▸ The data:
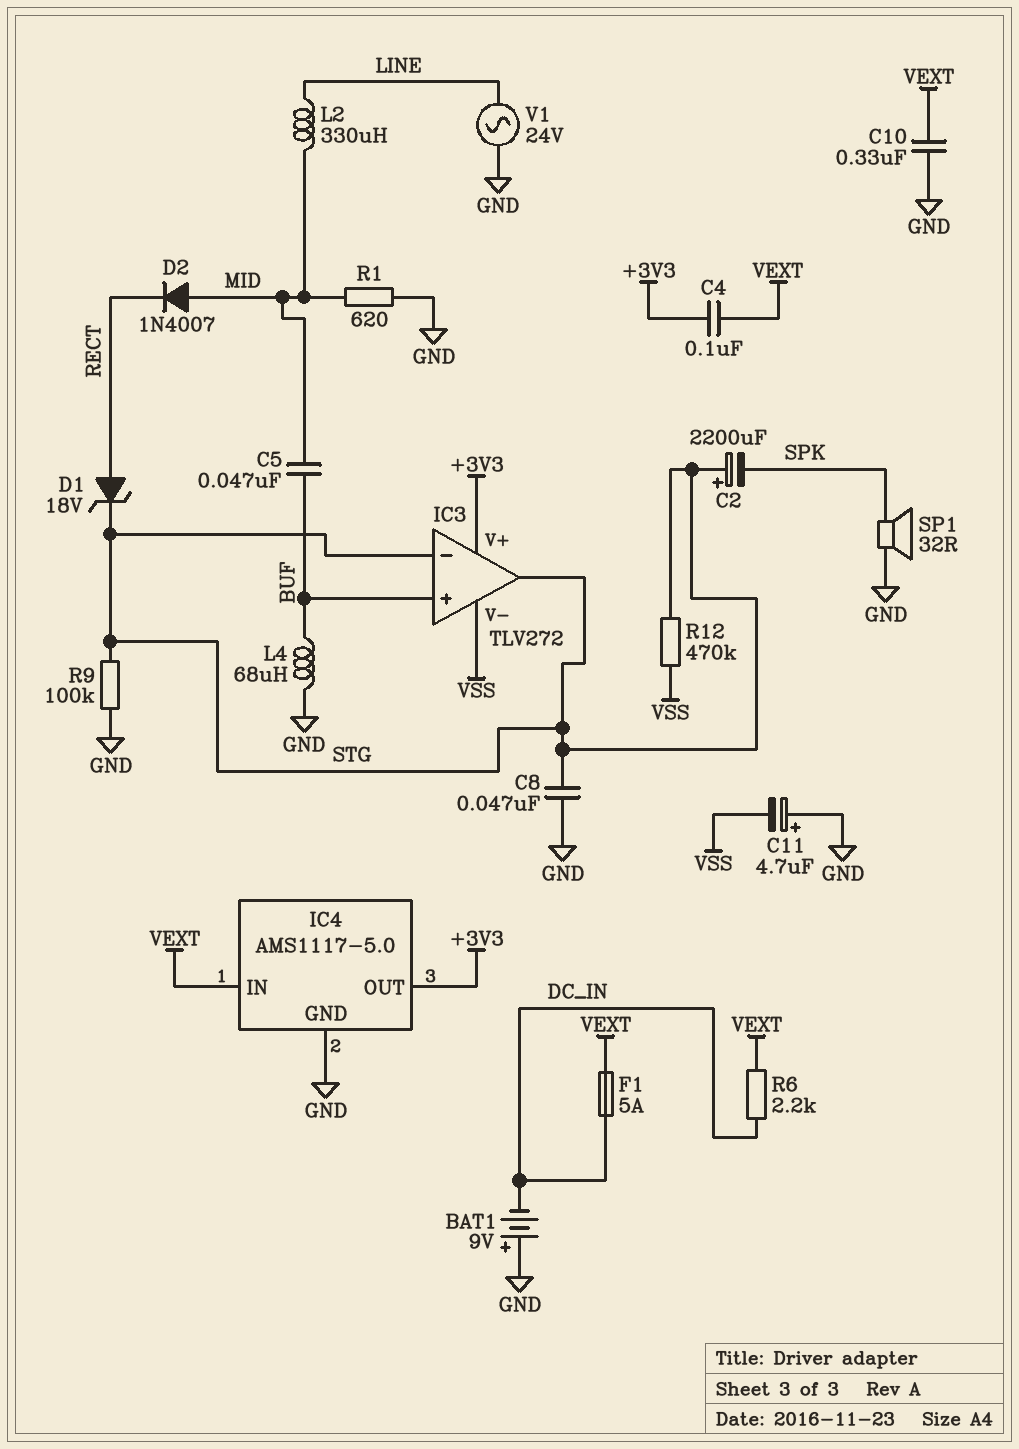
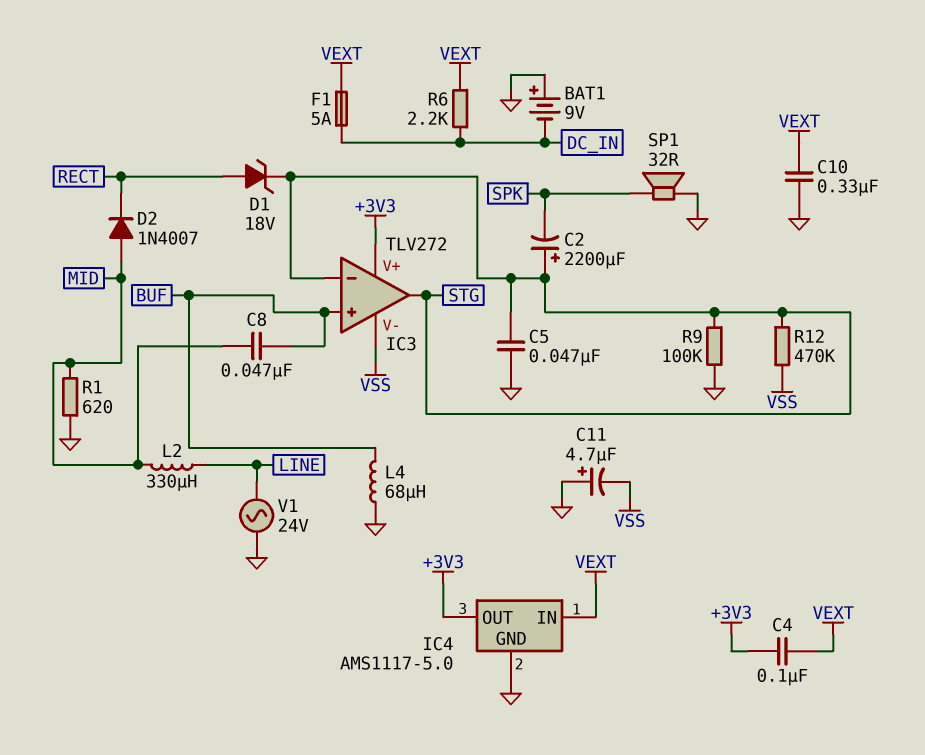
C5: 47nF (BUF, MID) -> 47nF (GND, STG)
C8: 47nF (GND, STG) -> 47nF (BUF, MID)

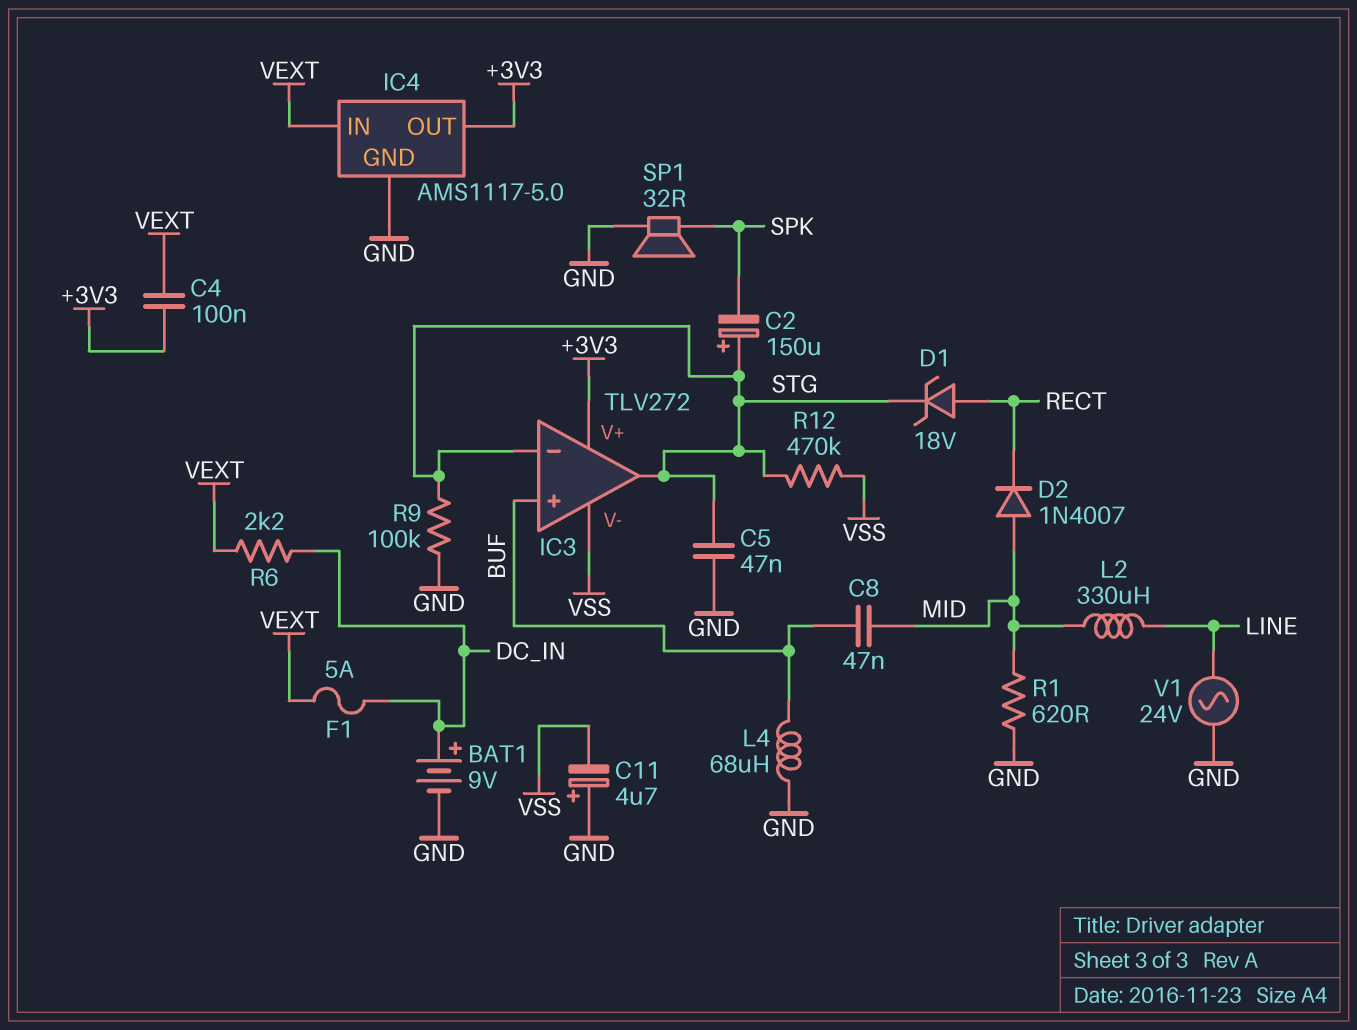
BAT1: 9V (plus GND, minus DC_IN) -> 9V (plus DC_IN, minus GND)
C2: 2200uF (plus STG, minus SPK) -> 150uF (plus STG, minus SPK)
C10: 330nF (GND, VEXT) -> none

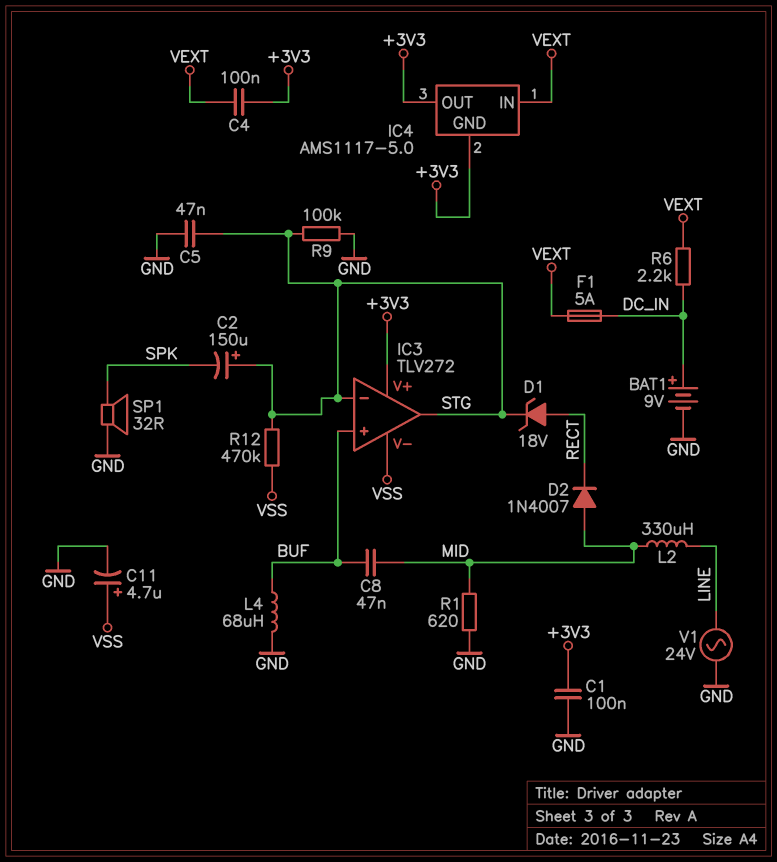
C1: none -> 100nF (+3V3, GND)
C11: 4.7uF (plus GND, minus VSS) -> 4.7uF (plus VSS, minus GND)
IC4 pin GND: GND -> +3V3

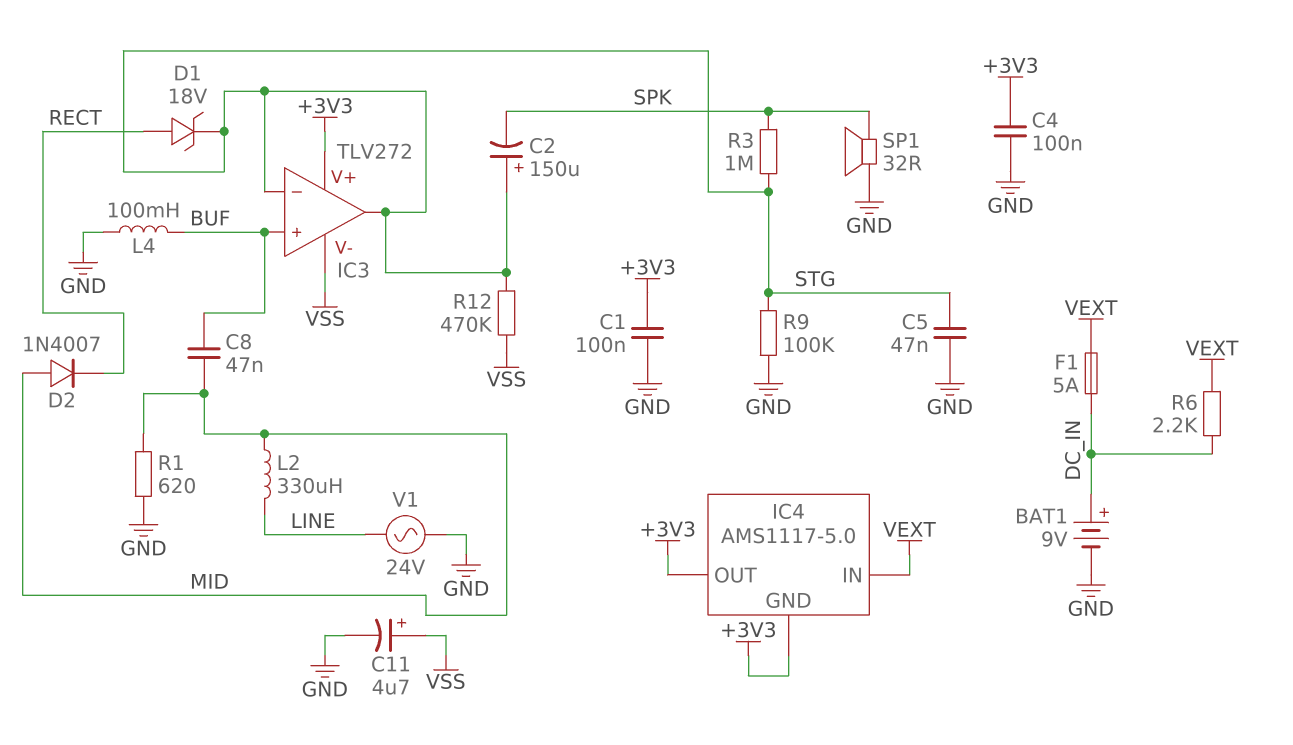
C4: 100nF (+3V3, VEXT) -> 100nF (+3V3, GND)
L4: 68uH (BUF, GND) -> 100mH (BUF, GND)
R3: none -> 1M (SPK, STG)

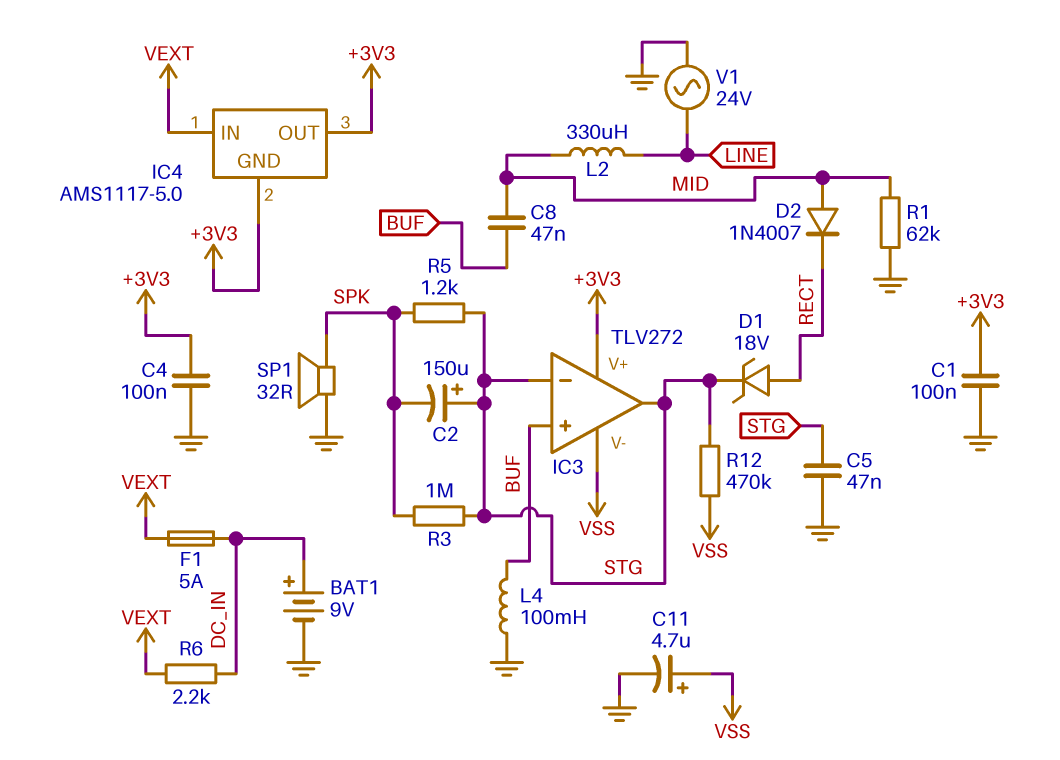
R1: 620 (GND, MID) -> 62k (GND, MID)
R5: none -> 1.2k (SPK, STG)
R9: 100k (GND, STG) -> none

▸ Problem to solve: The lines sought are those in the data above that include the string "plus"; copy each one.

▸ Exercise solution:
BAT1: 9V (plus GND, minus DC_IN) -> 9V (plus DC_IN, minus GND)
C2: 2200uF (plus STG, minus SPK) -> 150uF (plus STG, minus SPK)
C11: 4.7uF (plus GND, minus VSS) -> 4.7uF (plus VSS, minus GND)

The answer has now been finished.